======== INPUT FOR THIS TASK ========

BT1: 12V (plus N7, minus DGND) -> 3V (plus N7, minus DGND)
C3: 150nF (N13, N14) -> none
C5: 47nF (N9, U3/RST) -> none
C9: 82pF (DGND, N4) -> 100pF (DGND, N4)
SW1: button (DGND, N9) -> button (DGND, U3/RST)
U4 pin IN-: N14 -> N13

========
======== INPUT FOR THIS TASK ========

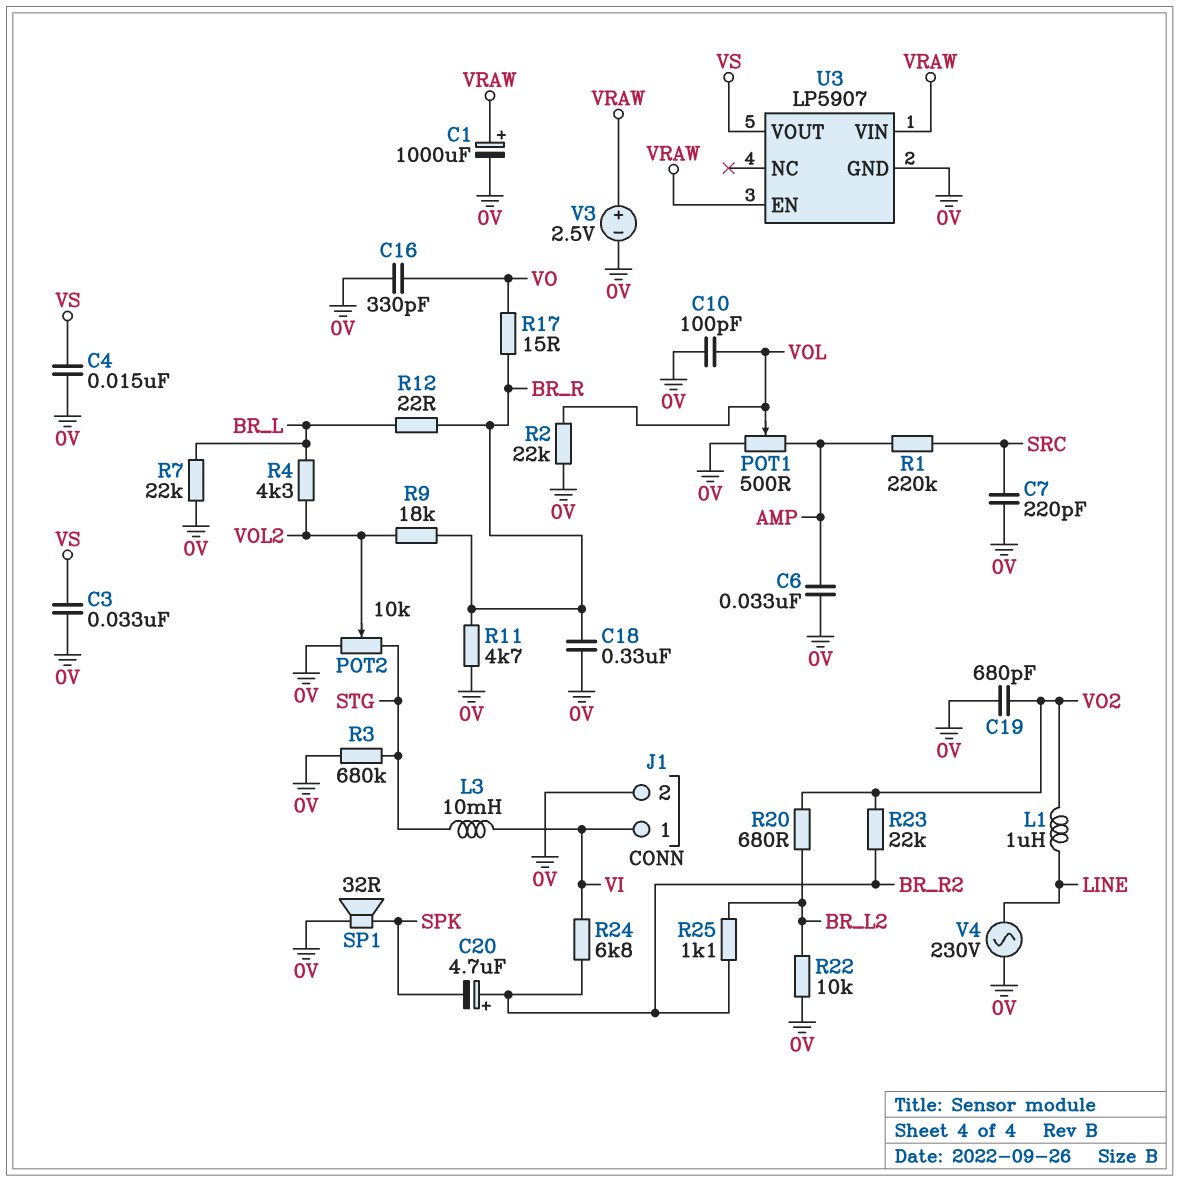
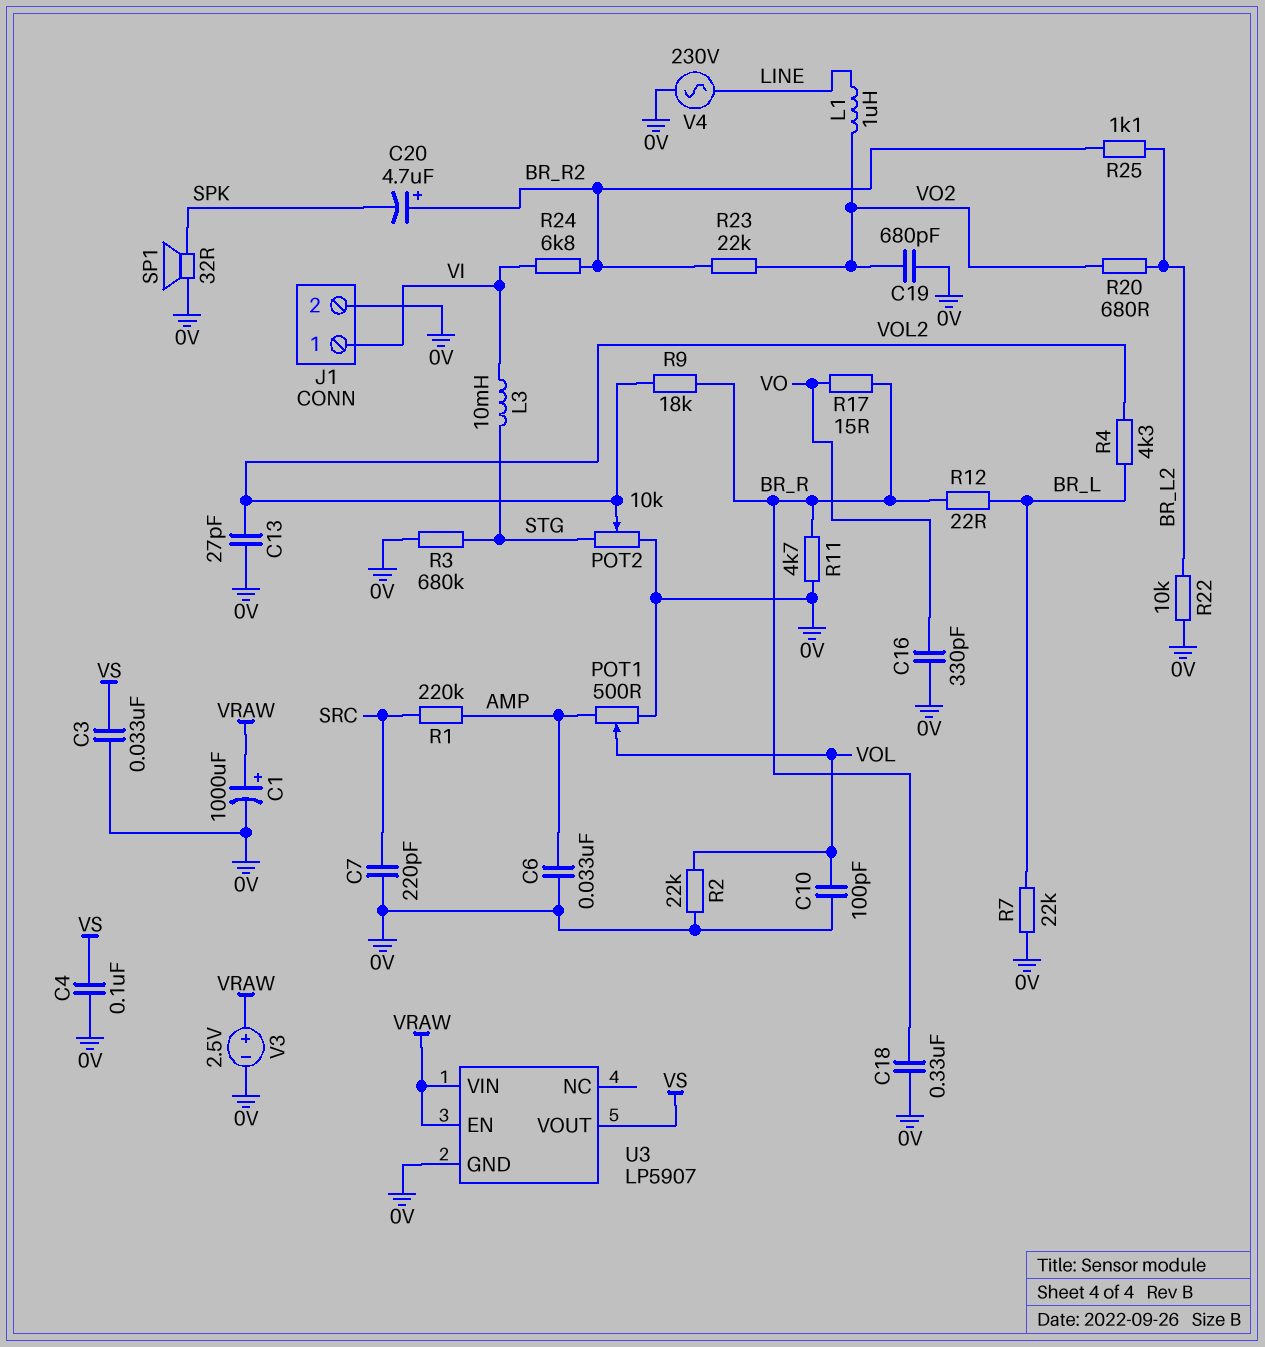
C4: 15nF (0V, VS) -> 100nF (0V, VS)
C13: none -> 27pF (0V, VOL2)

========
======== INPUT FOR THIS TASK ========

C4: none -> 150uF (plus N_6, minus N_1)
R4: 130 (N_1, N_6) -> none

========

ABOUT THIS EXERCISE:
Please give back, exactly as it stands above, the stretch from the line with "BT1: 12V (plus" through the line with "U4 pin IN-: N14 -> N13", and no line outside it.

FINISHED EXERCISE:
BT1: 12V (plus N7, minus DGND) -> 3V (plus N7, minus DGND)
C3: 150nF (N13, N14) -> none
C5: 47nF (N9, U3/RST) -> none
C9: 82pF (DGND, N4) -> 100pF (DGND, N4)
SW1: button (DGND, N9) -> button (DGND, U3/RST)
U4 pin IN-: N14 -> N13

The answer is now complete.